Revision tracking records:
===

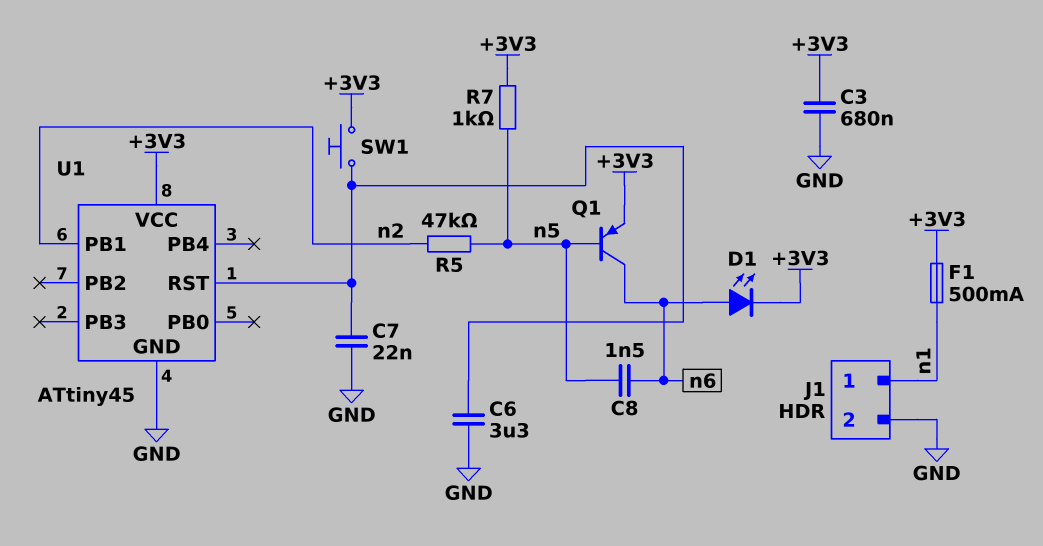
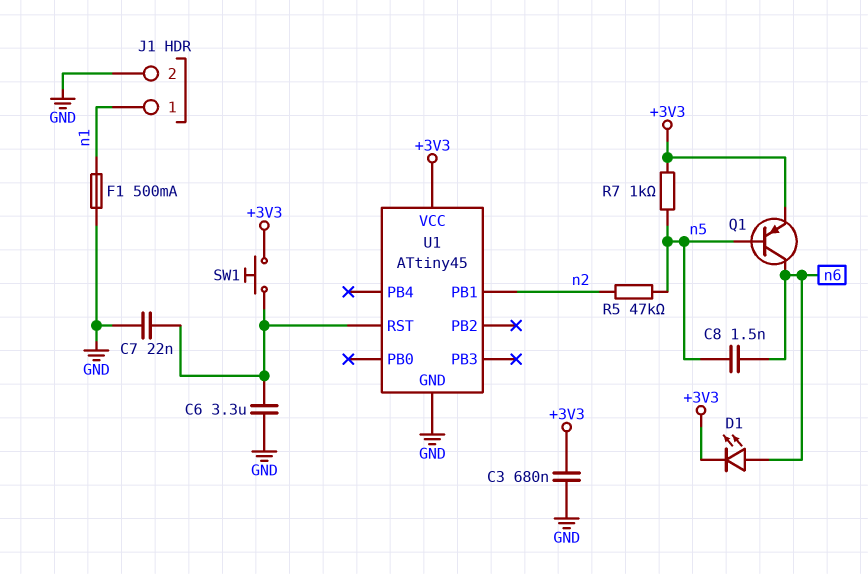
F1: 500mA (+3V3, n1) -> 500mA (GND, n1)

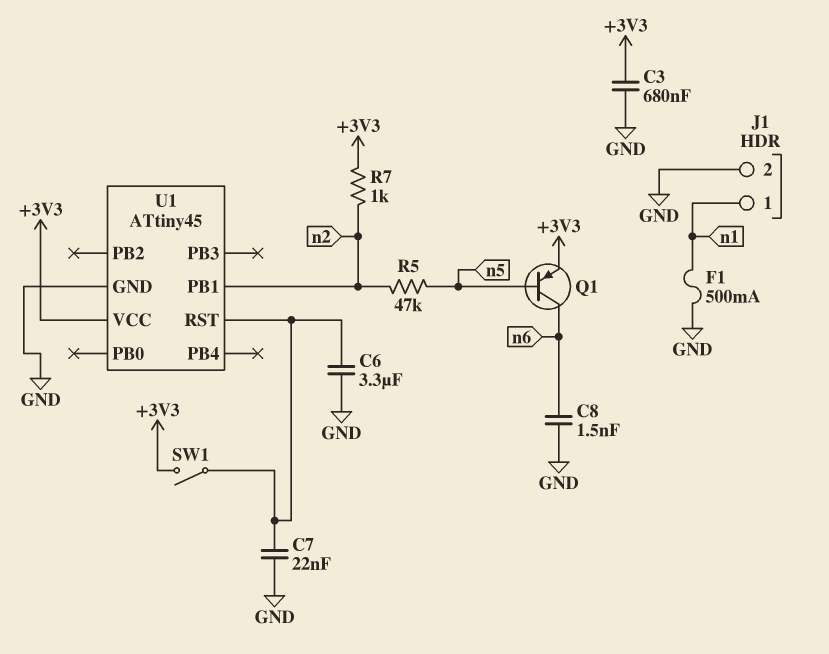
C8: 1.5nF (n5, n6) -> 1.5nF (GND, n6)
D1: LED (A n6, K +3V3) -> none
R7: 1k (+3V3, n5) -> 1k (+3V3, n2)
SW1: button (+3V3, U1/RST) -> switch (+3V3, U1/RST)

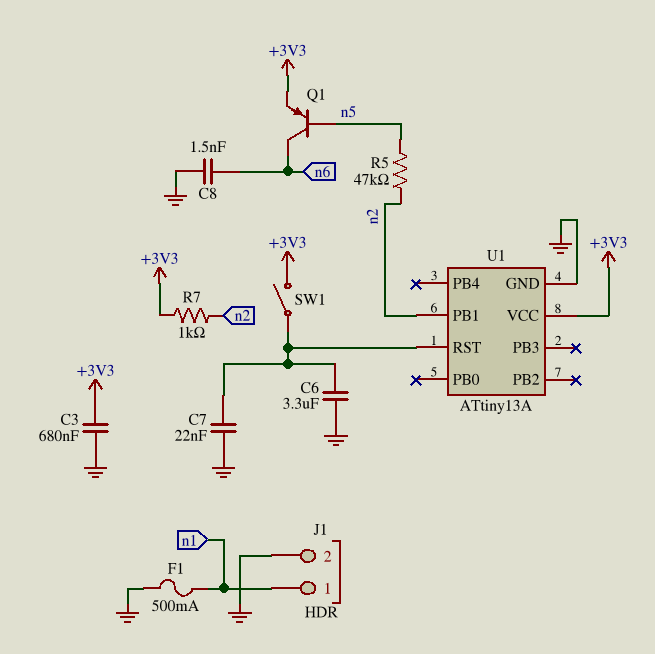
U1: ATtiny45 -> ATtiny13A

===

● About this exercise
The copy should hold exactly the lines from the line containing "R7: 1k (+3V3, n5) -> 1k (+3V3, n2)" through the last line of the records, both included, and no pictures or other lines.

● Response to this task
R7: 1k (+3V3, n5) -> 1k (+3V3, n2)
SW1: button (+3V3, U1/RST) -> switch (+3V3, U1/RST)

U1: ATtiny45 -> ATtiny13A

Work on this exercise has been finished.